◆ **Description of the task**: Leaving out every picture, quote the data below exactly as it appears.

◆ **Dataset excerpts**:
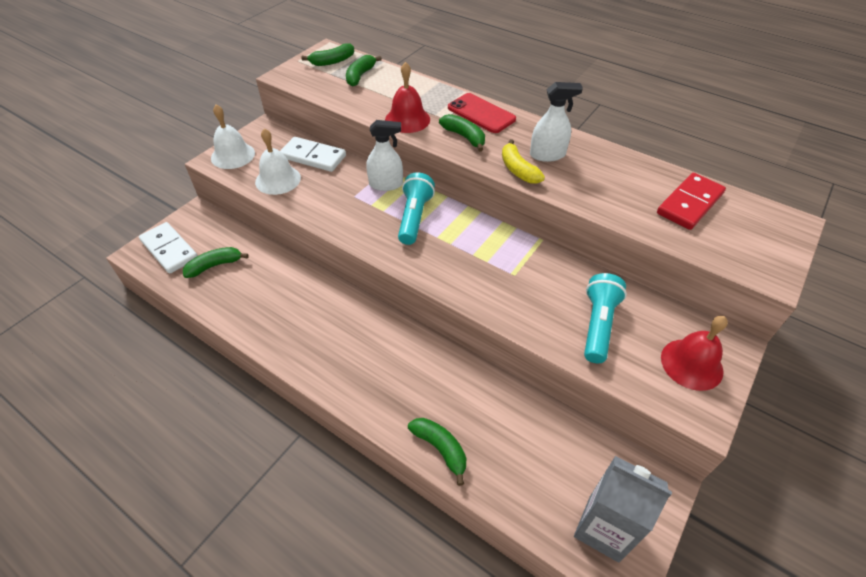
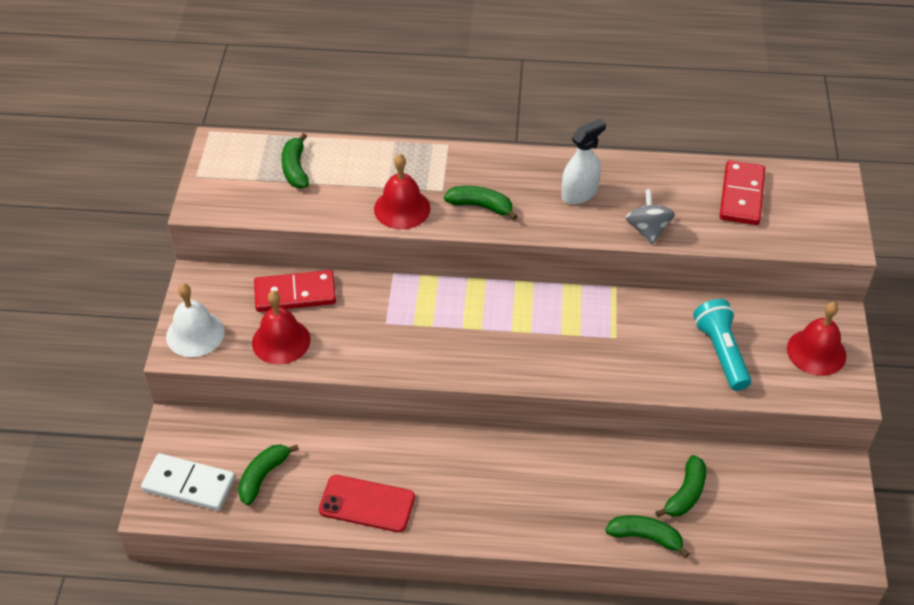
camera: 30 degrees left, 0 degrees up
(278, 179) = (281, 341): white bell -> red bell
(313, 157) = (295, 294): white domino -> red domino
(332, 61) = (241, 160): green banana -> green banana (685, 494)
(386, 184) = (409, 293): white spray bottle -> none
(414, 217) = (471, 319): turquoise flashlight -> none
(481, 113) = (474, 168): red phone -> red phone (367, 504)
(518, 170) = (564, 224): yellow banana -> none
(585, 198) = (647, 230): none -> grey spinning top
(603, 528) = (817, 529): grey carton -> none

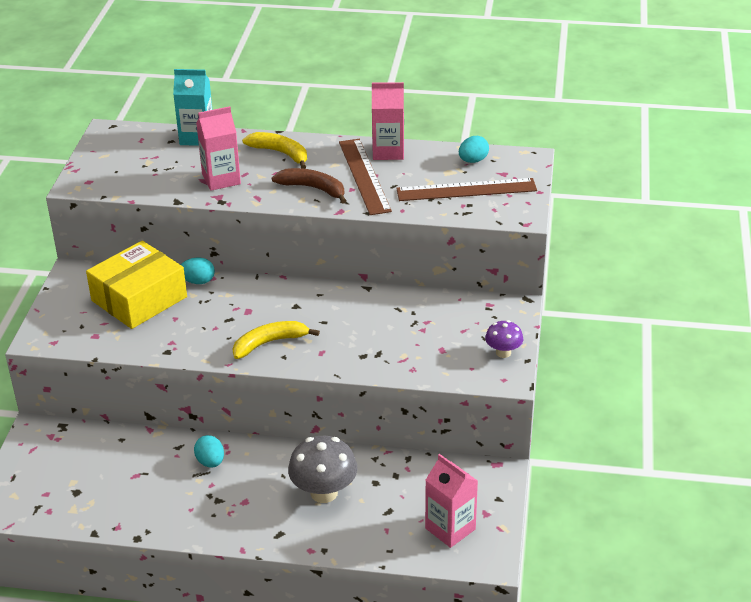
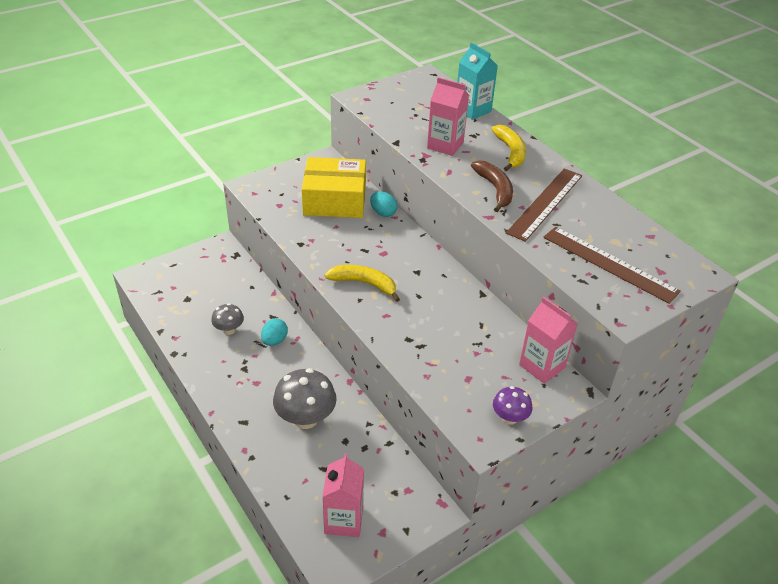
camera: 45 degrees right, 5 degrees up
(157, 484) = (229, 330): none -> grey mushroom
(388, 151) = (591, 197): pink carton -> pink carton (542, 366)
(473, 161) = (649, 245): turquoise egg -> none

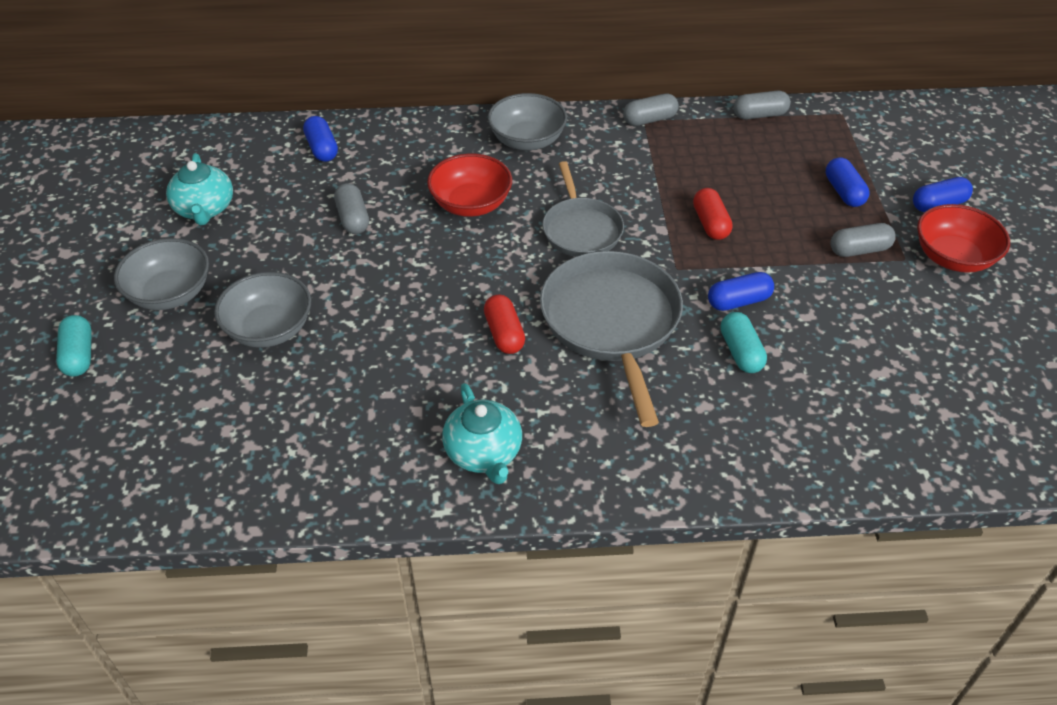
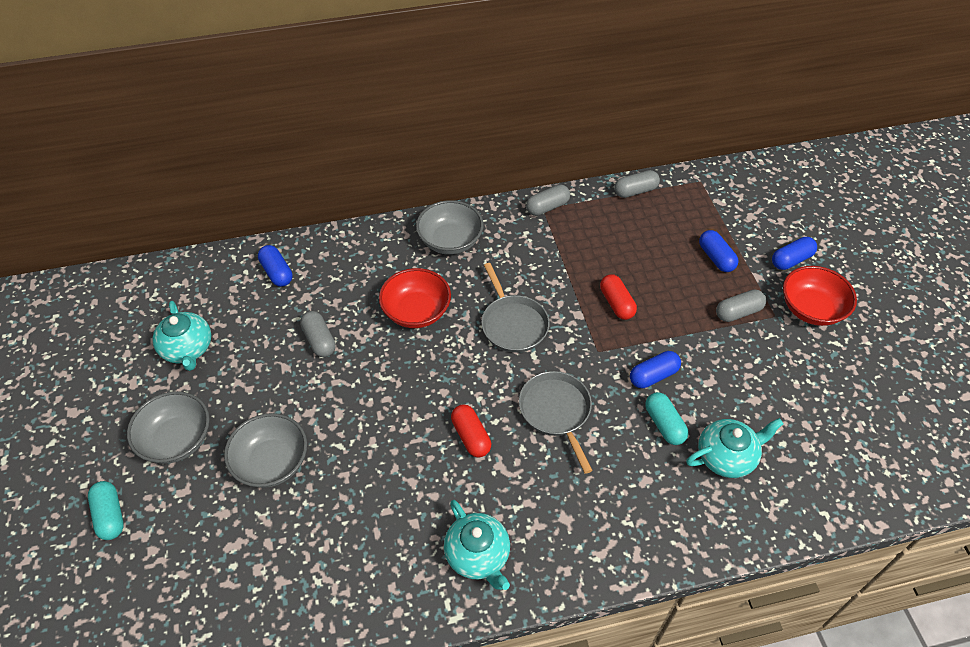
camera: 10 degrees left, 5 degrees up
(611, 322) = (556, 411): grey pan -> grey pan, size x0.62
(811, 395) = (727, 456): none -> turquoise teapot

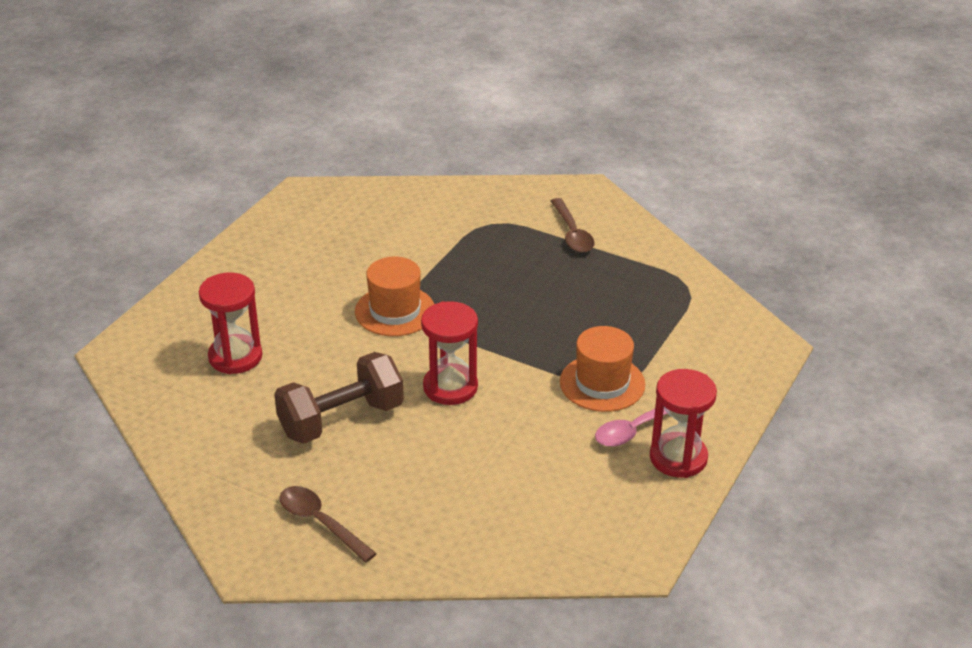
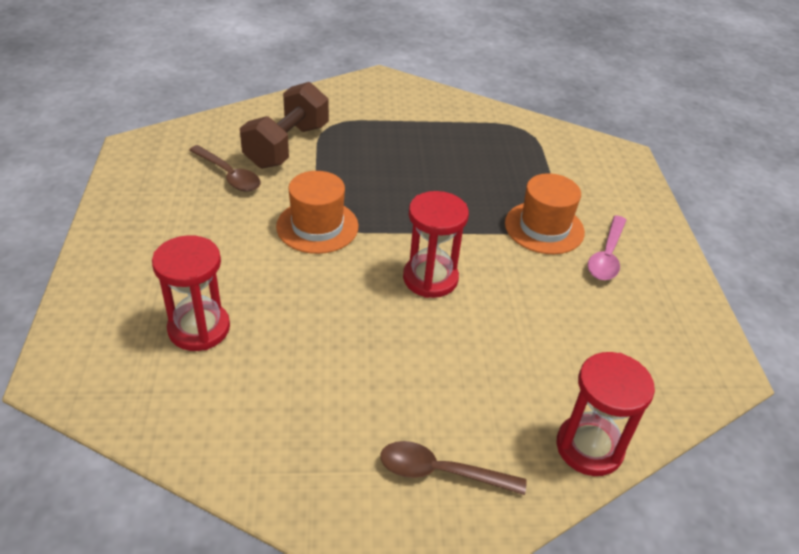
camera: 35 degrees left, 5 degrees up
(341, 420) = (362, 351): brown dumbbell -> brown dumbbell (287, 146)
(572, 233) = (402, 115): brown spoon -> brown spoon (229, 175)
(678, 458) = (659, 268): red hourglass -> red hourglass (589, 447)

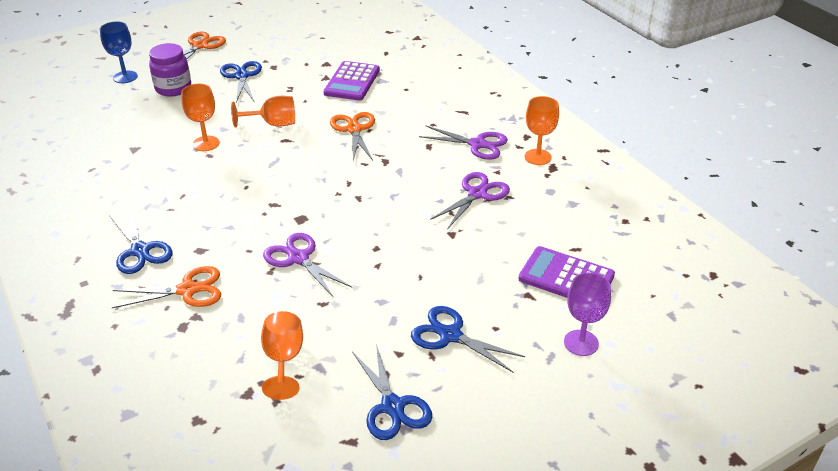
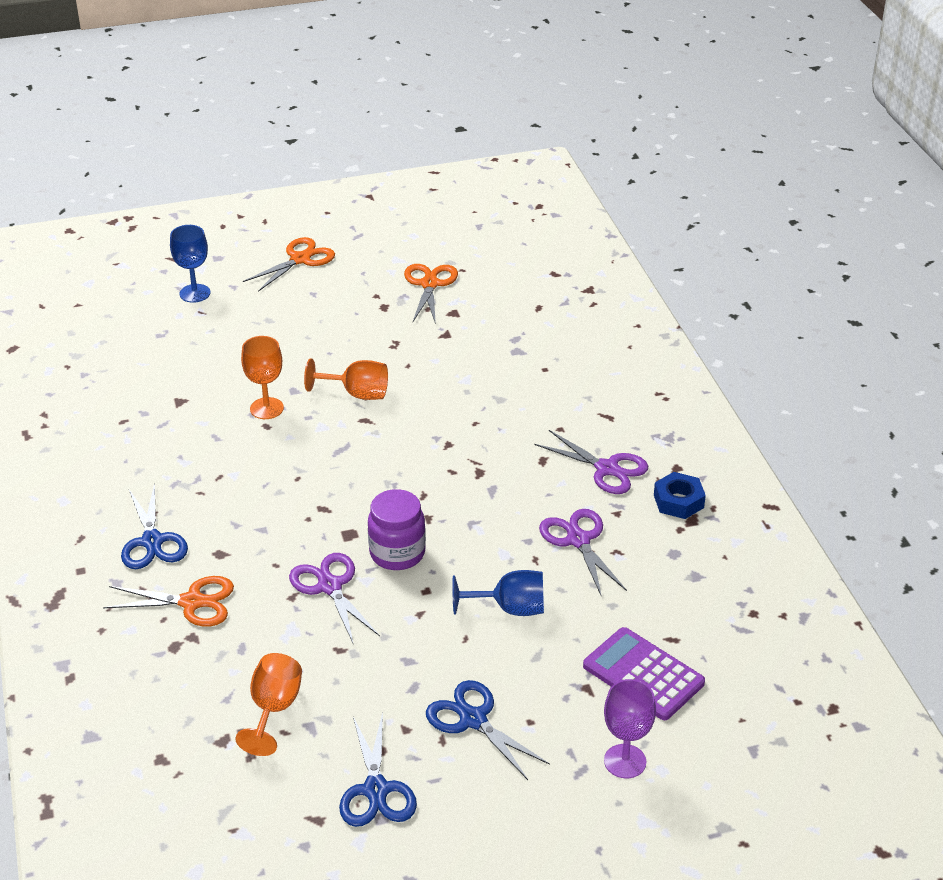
camera: 15 degrees right, 0 degrees up
(173, 88) = (249, 320): purple jar -> purple jar (397, 553)
(241, 76) = (339, 315): blue scissors -> none
(352, 82) = (477, 346): purple calculator -> none
(354, 129) = (456, 419): orange scissors -> orange scissors (429, 284)
(446, 249) = (510, 608): none -> blue goblet
(477, 194) = (578, 540): purple scissors -> purple scissors turned 75 degrees counterclockwise
(538, 157) = (678, 501): orange goblet -> blue nut

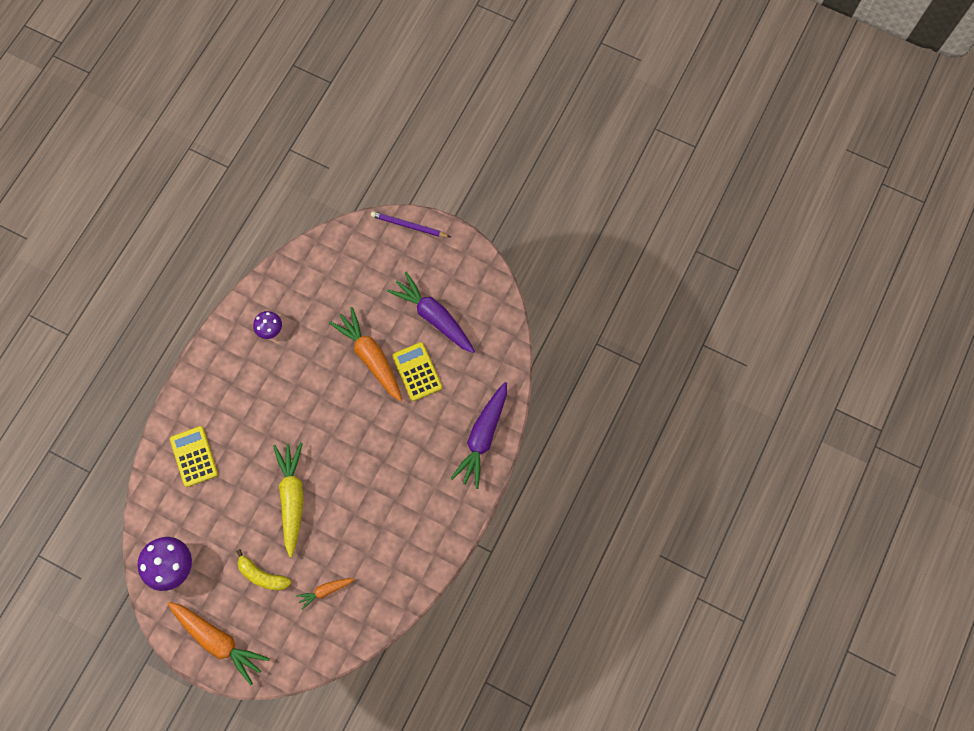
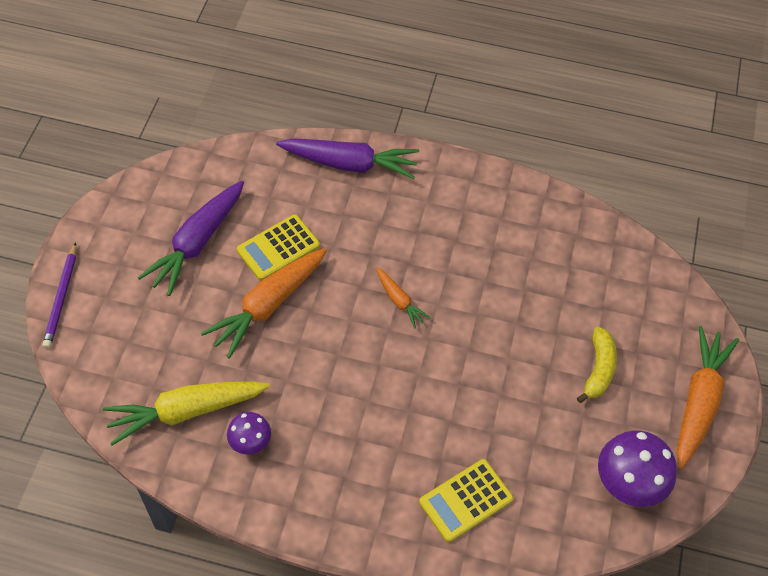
camera: 105 degrees left, 15 degrees down
(292, 498) = (487, 357): yellow carrot -> yellow carrot (186, 412)
(325, 591) = (591, 292): orange carrot -> orange carrot (399, 301)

◆ **Reply**:
camera: 30 degrees left, 0 degrees up
(278, 179) = (281, 341): white bell -> red bell
(313, 157) = (295, 294): white domino -> red domino
(332, 61) = (241, 160): green banana -> green banana (685, 494)
(386, 184) = (409, 293): white spray bottle -> none
(414, 217) = (471, 319): turquoise flashlight -> none
(481, 113) = (474, 168): red phone -> red phone (367, 504)
(518, 170) = (564, 224): yellow banana -> none
(585, 198) = (647, 230): none -> grey spinning top
(603, 528) = (817, 529): grey carton -> none

camera: 45 degrees right, 5 degrees up
(157, 484) = (229, 330): none -> grey mushroom
(388, 151) = (591, 197): pink carton -> pink carton (542, 366)
(473, 161) = (649, 245): turquoise egg -> none

camera: 10 degrees left, 5 degrees up
(611, 322) = (556, 411): grey pan -> grey pan, size x0.62
(811, 395) = (727, 456): none -> turquoise teapot

camera: 35 degrees left, 5 degrees up
(341, 420) = (362, 351): brown dumbbell -> brown dumbbell (287, 146)
(572, 233) = (402, 115): brown spoon -> brown spoon (229, 175)
(678, 458) = (659, 268): red hourglass -> red hourglass (589, 447)

camera: 15 degrees right, 0 degrees up
(173, 88) = (249, 320): purple jar -> purple jar (397, 553)
(241, 76) = (339, 315): blue scissors -> none
(352, 82) = (477, 346): purple calculator -> none
(354, 129) = (456, 419): orange scissors -> orange scissors (429, 284)
(446, 249) = (510, 608): none -> blue goblet
(477, 194) = (578, 540): purple scissors -> purple scissors turned 75 degrees counterclockwise
(538, 157) = (678, 501): orange goblet -> blue nut

camera: 105 degrees left, 15 degrees down
(292, 498) = (487, 357): yellow carrot -> yellow carrot (186, 412)
(325, 591) = (591, 292): orange carrot -> orange carrot (399, 301)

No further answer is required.